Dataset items
########################################

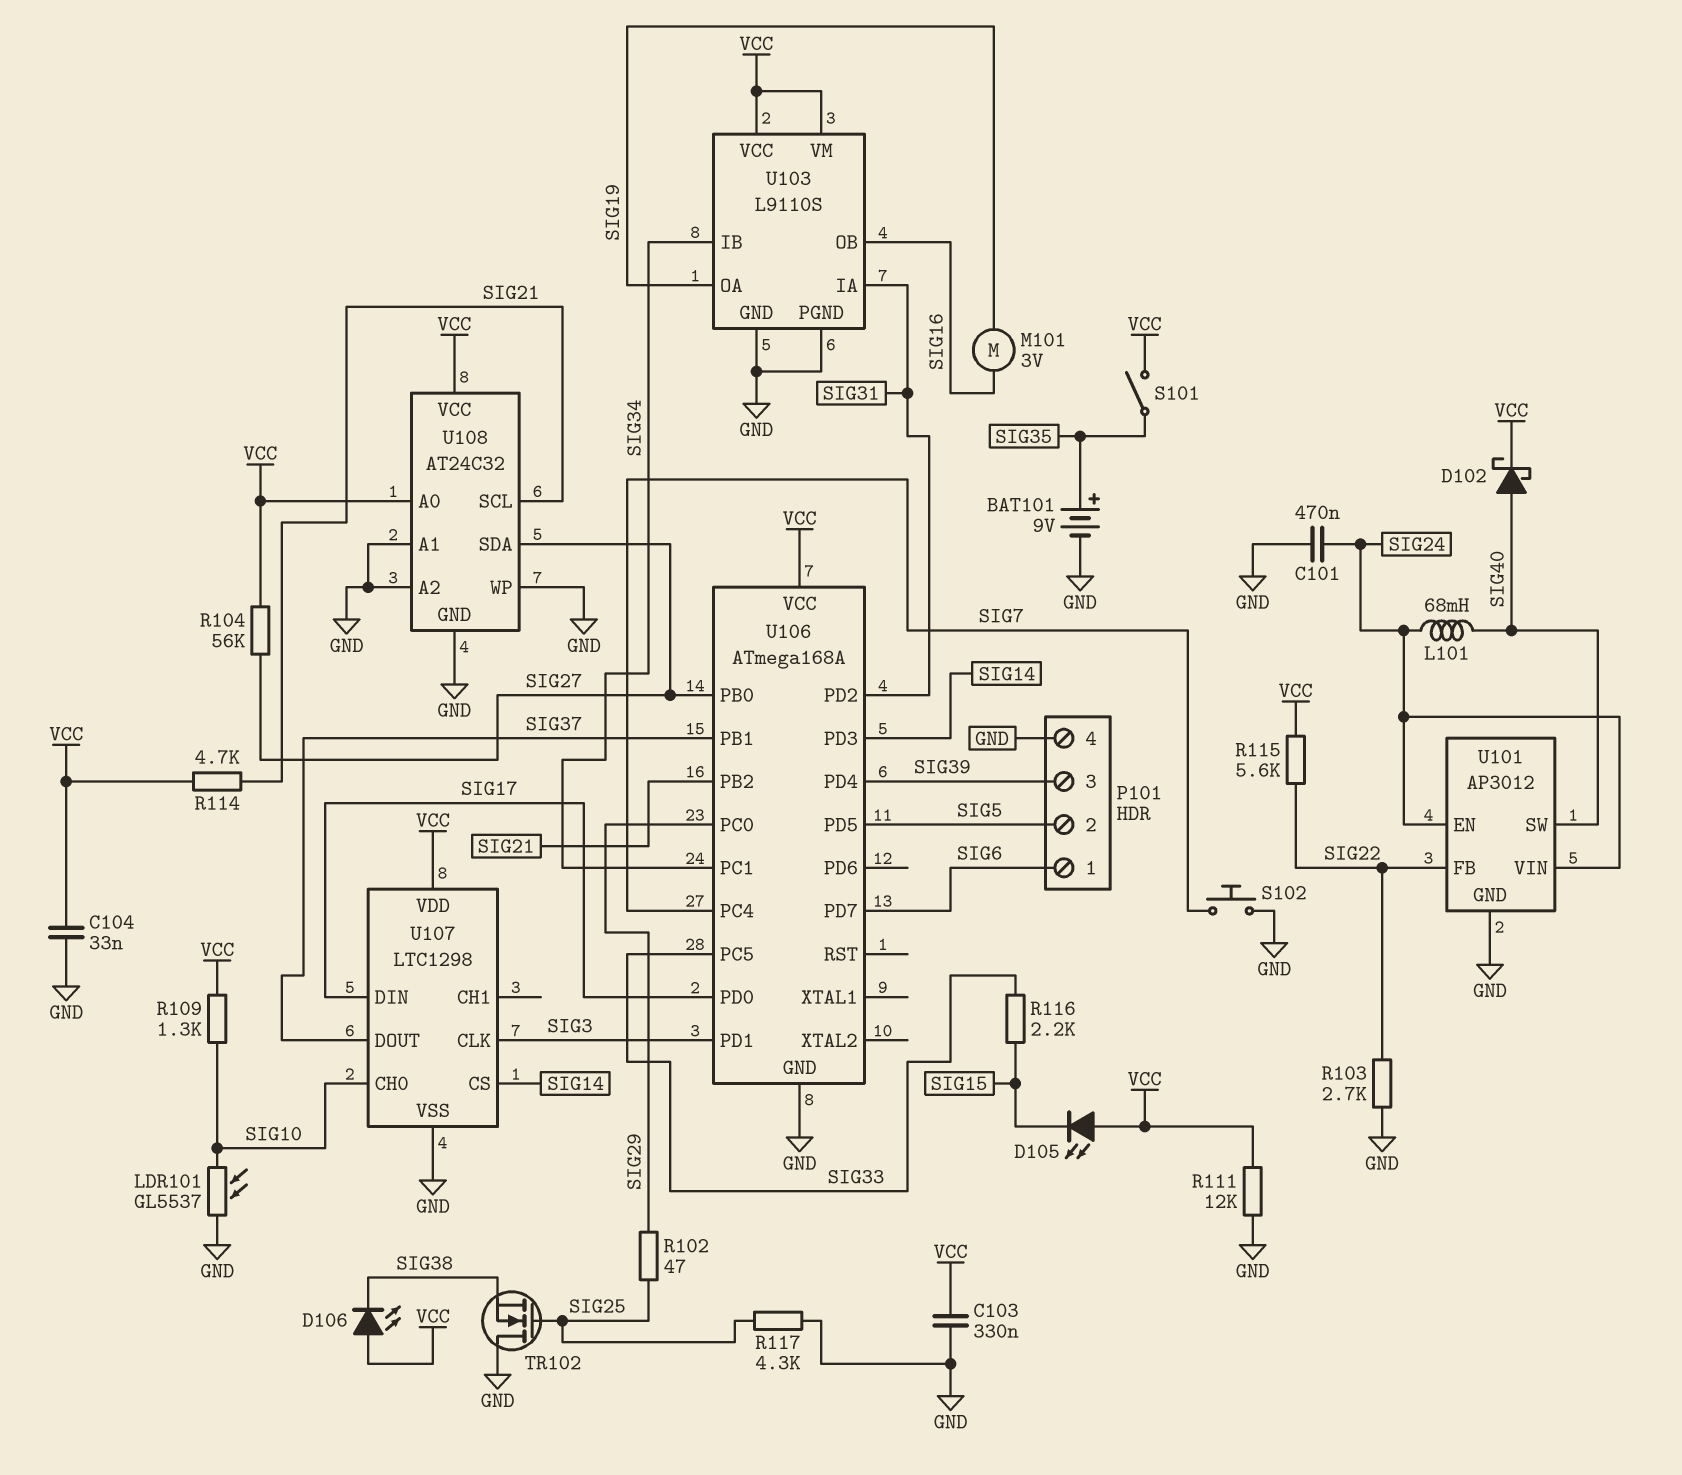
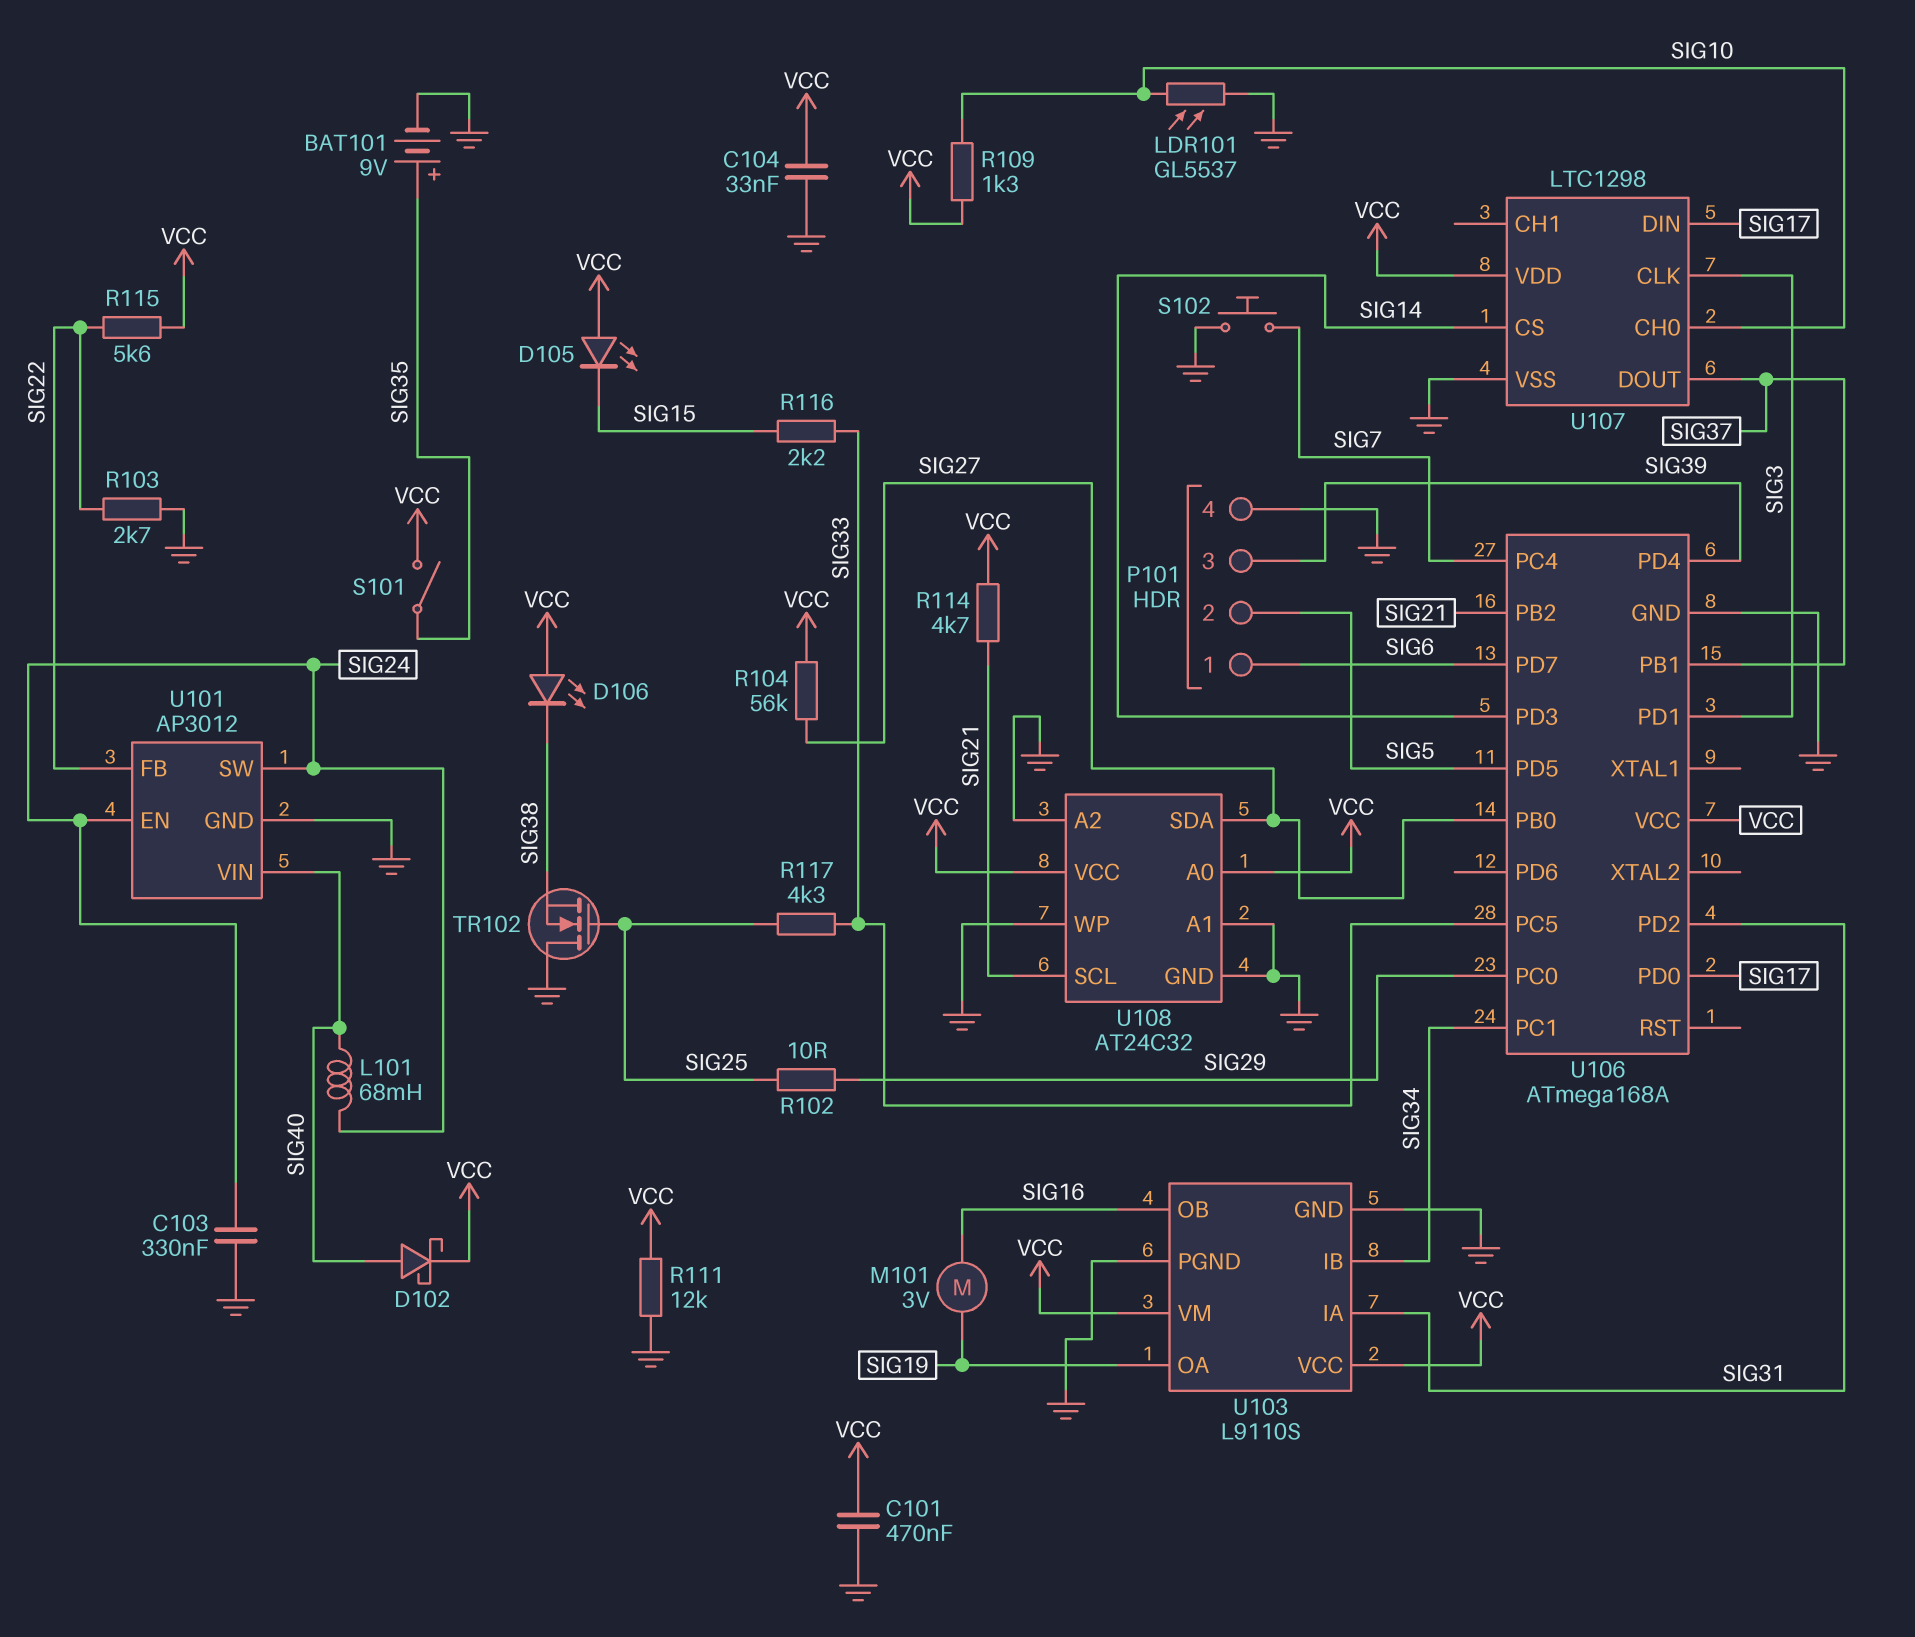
C101: 470nF (GND, SIG24) -> 470nF (GND, VCC)
C103: 330nF (GND, VCC) -> 330nF (GND, SIG24)
R102: 47 (SIG25, SIG29) -> 10 (SIG25, SIG29)
R117: 4.3k (GND, SIG25) -> 4.3k (SIG25, SIG33)
U101 pin SW: SIG40 -> SIG24
U101 pin VIN: SIG24 -> SIG40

########################################

> What this task involves
Output each of the lines above exactly, apart from the images.

> Task answer
C101: 470nF (GND, SIG24) -> 470nF (GND, VCC)
C103: 330nF (GND, VCC) -> 330nF (GND, SIG24)
R102: 47 (SIG25, SIG29) -> 10 (SIG25, SIG29)
R117: 4.3k (GND, SIG25) -> 4.3k (SIG25, SIG33)
U101 pin SW: SIG40 -> SIG24
U101 pin VIN: SIG24 -> SIG40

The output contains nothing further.